### Problem to work on
Please copy each line from the entries that contains the string "padlock".
Start of Task data
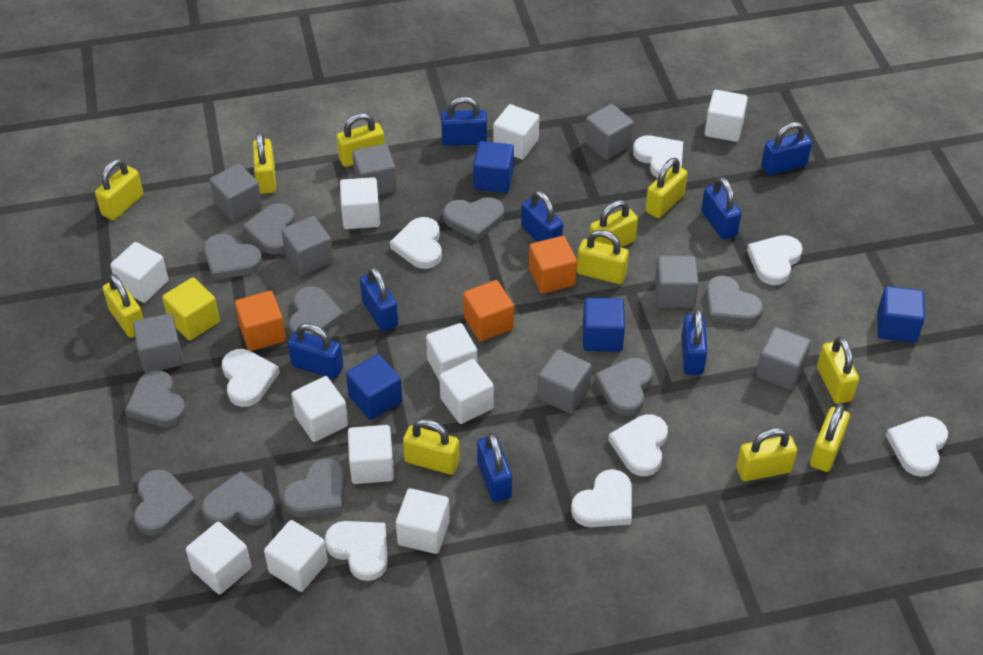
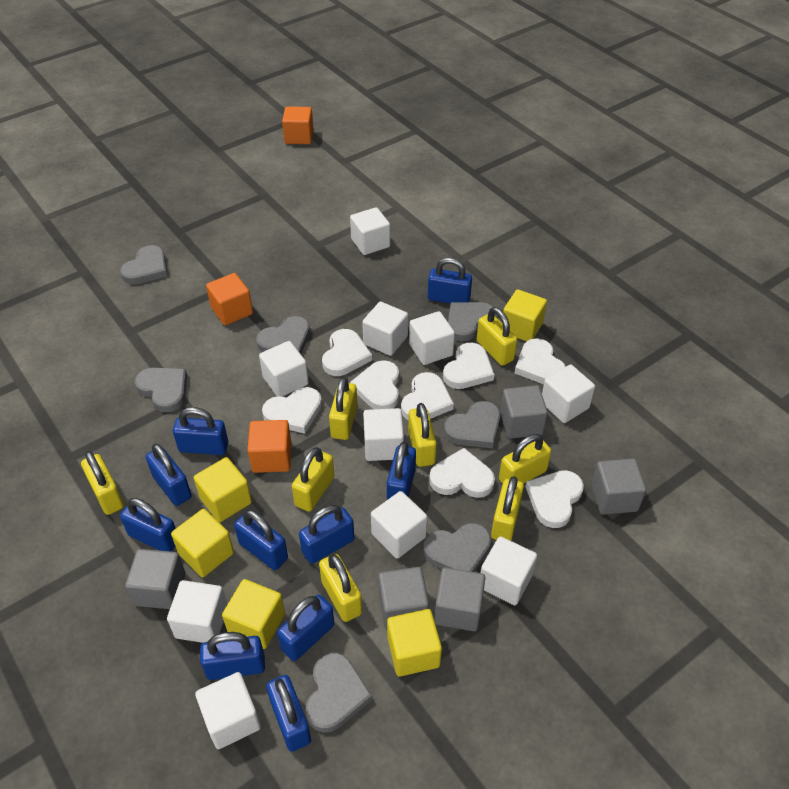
blue cube: 4 -> 0
blue padlock: 8 -> 10
grey cube: 8 -> 5
grey heart: 10 -> 7
white cube: 11 -> 10
yellow cube: 1 -> 5
yellow padlock: 11 -> 8

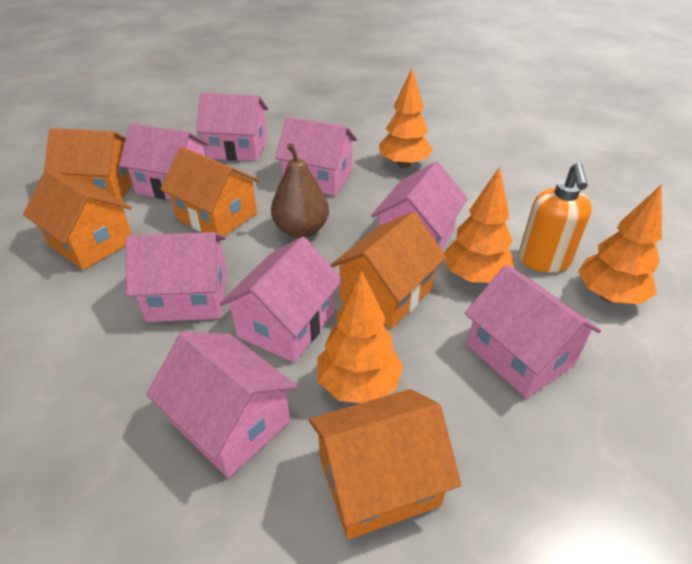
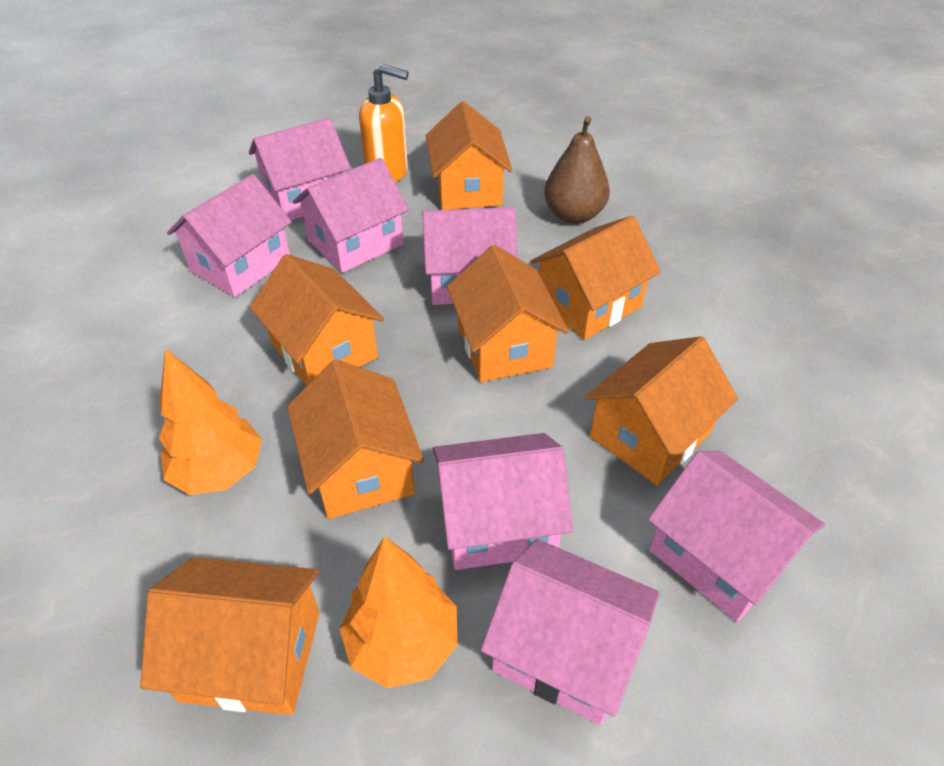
orange house: 5 -> 7
orange tree: 4 -> 2
pink house: 8 -> 7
End of Task data
### The answer
blue padlock: 8 -> 10
yellow padlock: 11 -> 8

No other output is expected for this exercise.